GOAL OF THE EXERCISE
Would you write out every entry exactly, but without the pictures?

RECORDS TO PROCESS
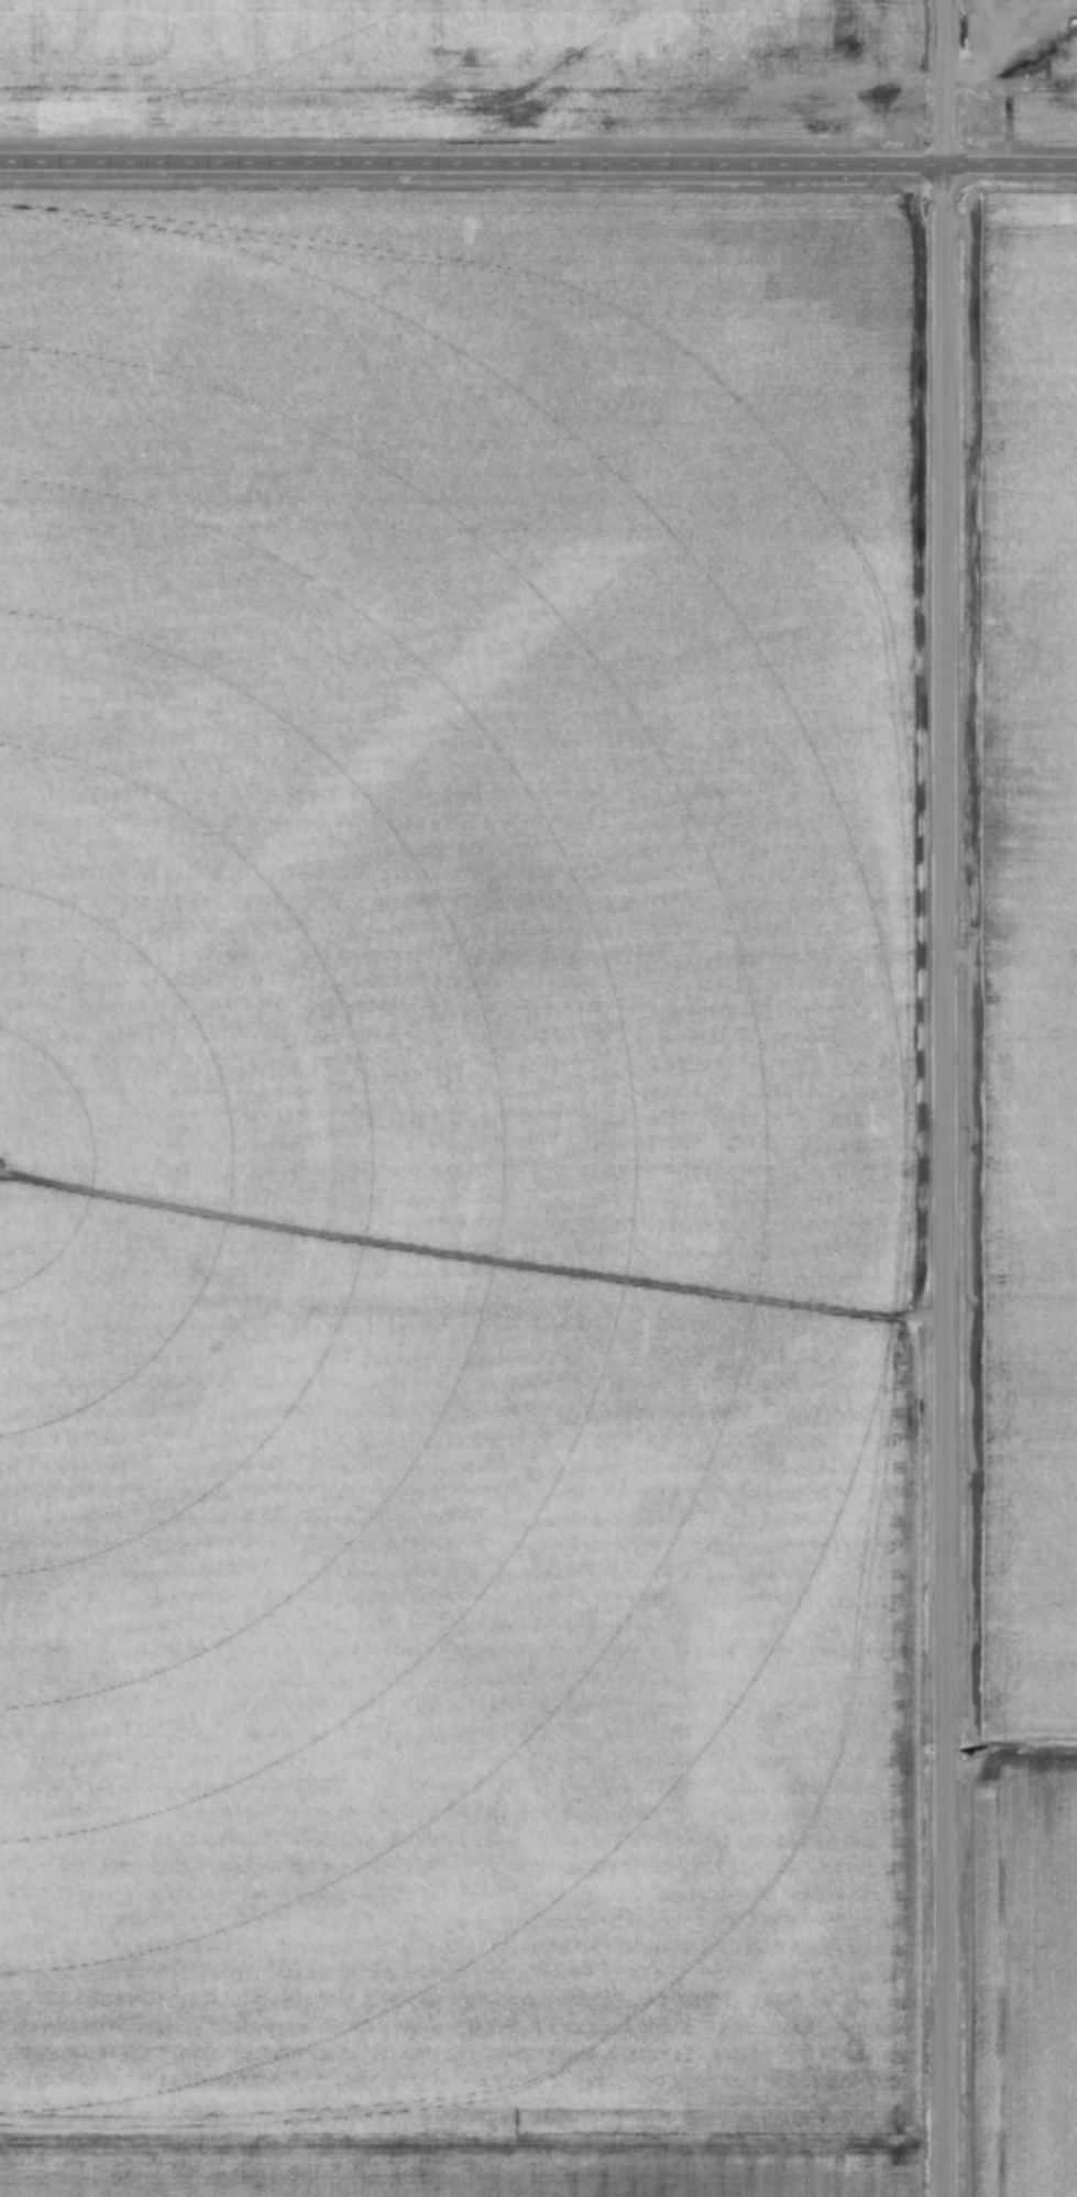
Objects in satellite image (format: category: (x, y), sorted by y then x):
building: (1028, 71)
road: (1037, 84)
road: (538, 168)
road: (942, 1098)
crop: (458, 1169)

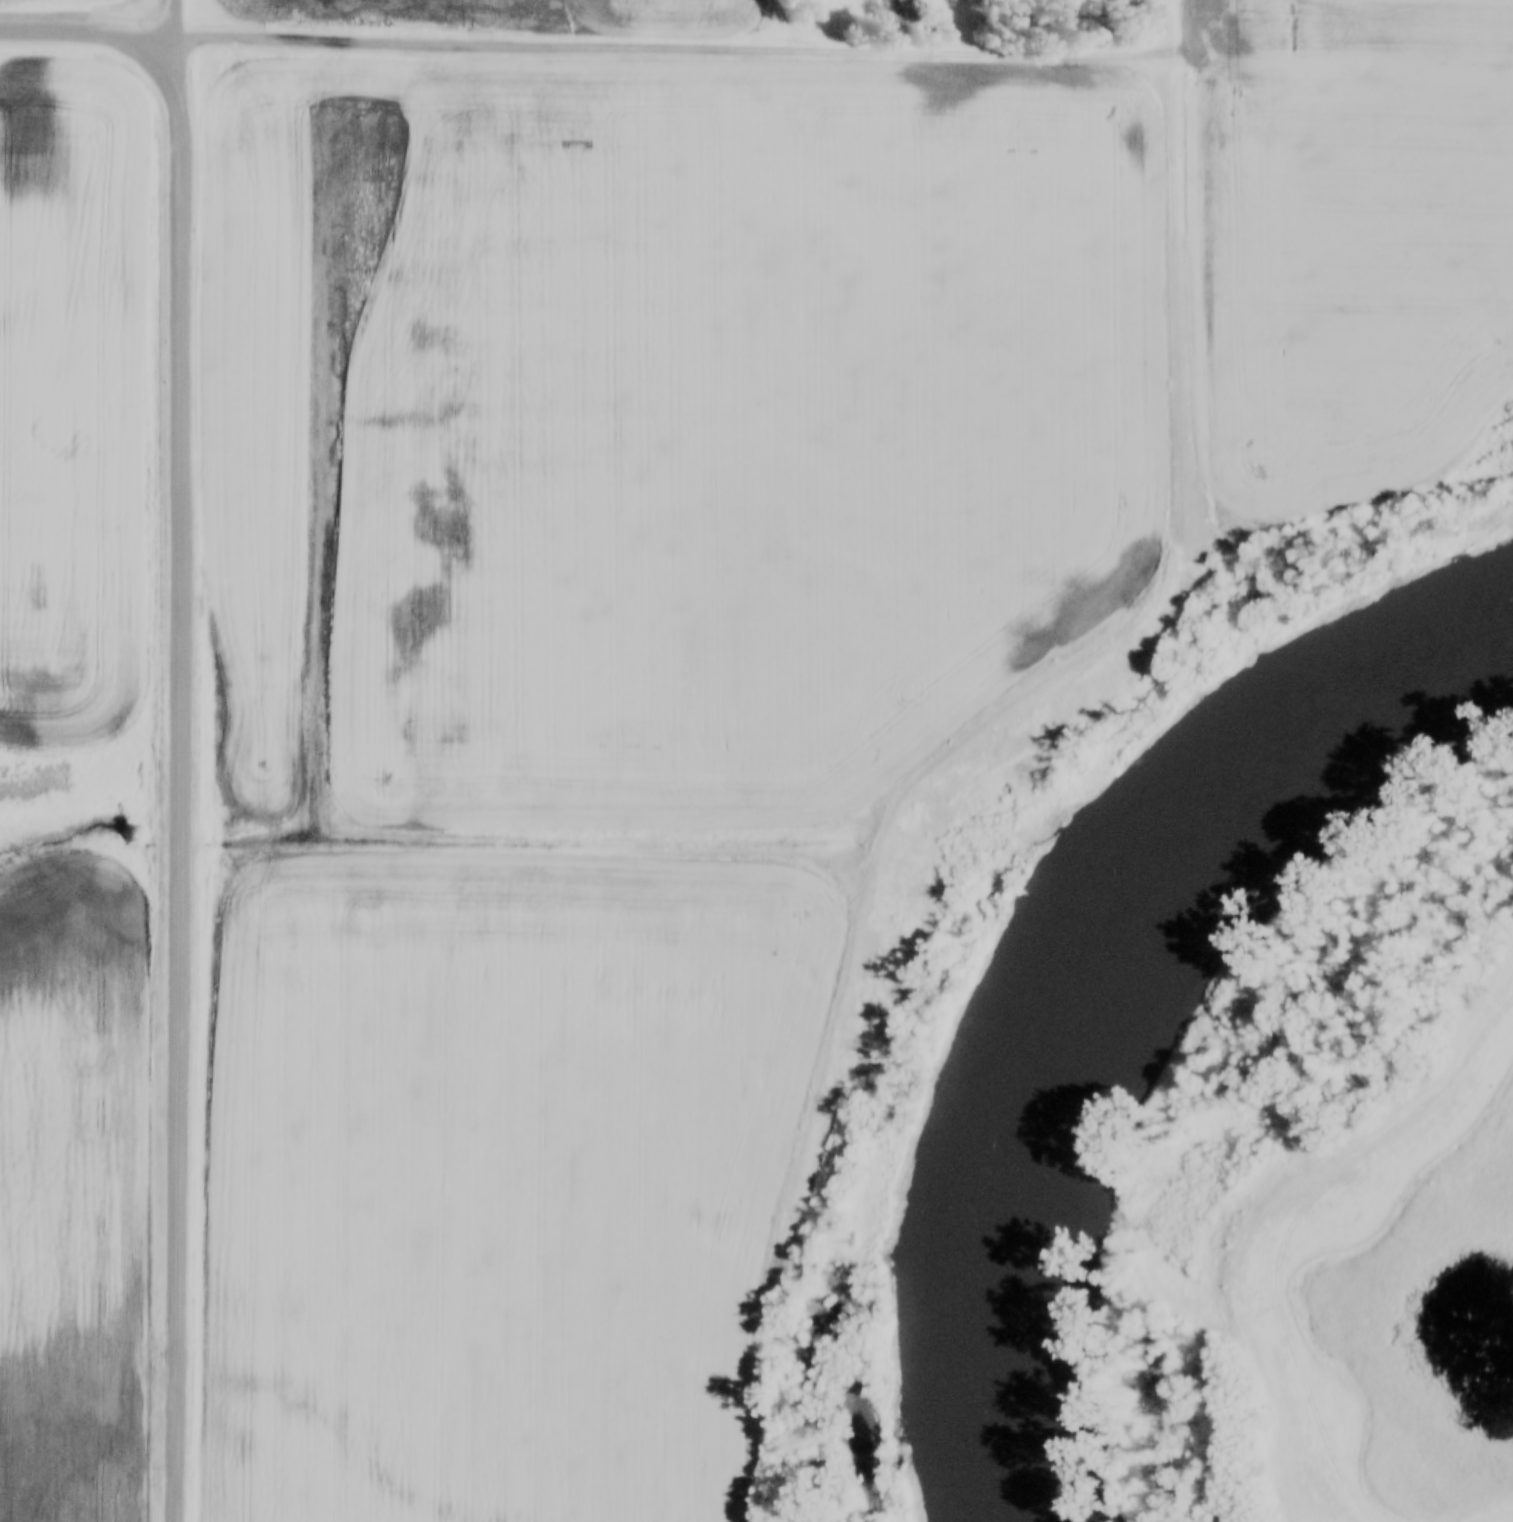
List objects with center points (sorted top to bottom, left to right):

TASK RESPONSE
Objects in satellite image (format: category: (x, y), sorted by y then x):
building: (1028, 71)
road: (1037, 84)
road: (538, 168)
road: (942, 1098)
crop: (458, 1169)

List objects with center points (sorted top to bottom, left to right):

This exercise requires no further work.